(DATASET begins)

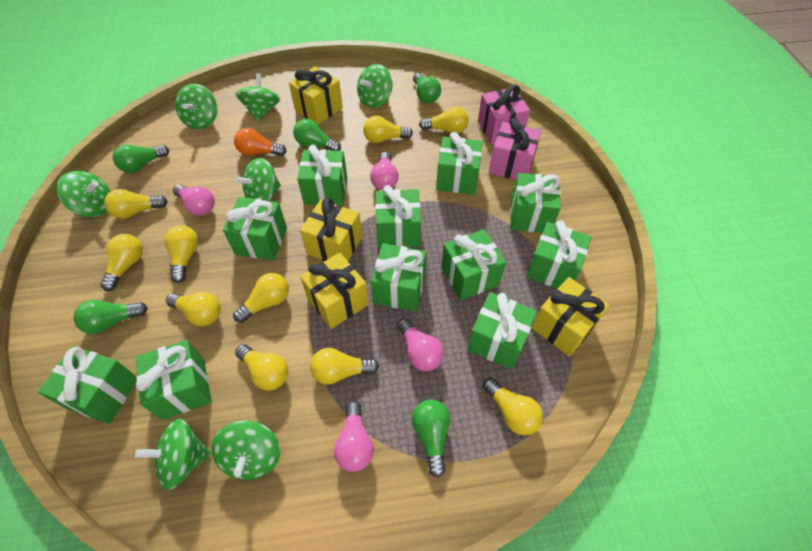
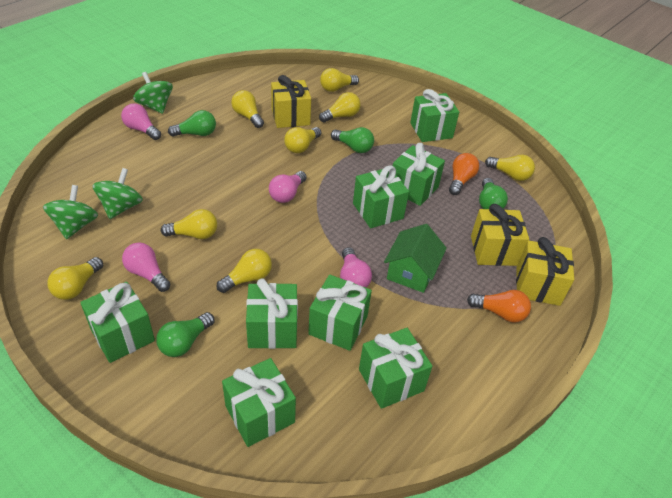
green gift: 11 -> 8
green house: 0 -> 1
green light bulb: 5 -> 4
green spinning top: 7 -> 3
orange light bulb: 1 -> 2
pink gift: 2 -> 0
yellow gift: 4 -> 3
yellow light bulb: 10 -> 8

(DATASET ends)

# EXERCISE
Retype, exactly as written, each line from the one that has "green light bulb: 5 -> 4" to the bottom of the entries above, and include both of those lines.

# EXERCISE OUTPUT
green light bulb: 5 -> 4
green spinning top: 7 -> 3
orange light bulb: 1 -> 2
pink gift: 2 -> 0
yellow gift: 4 -> 3
yellow light bulb: 10 -> 8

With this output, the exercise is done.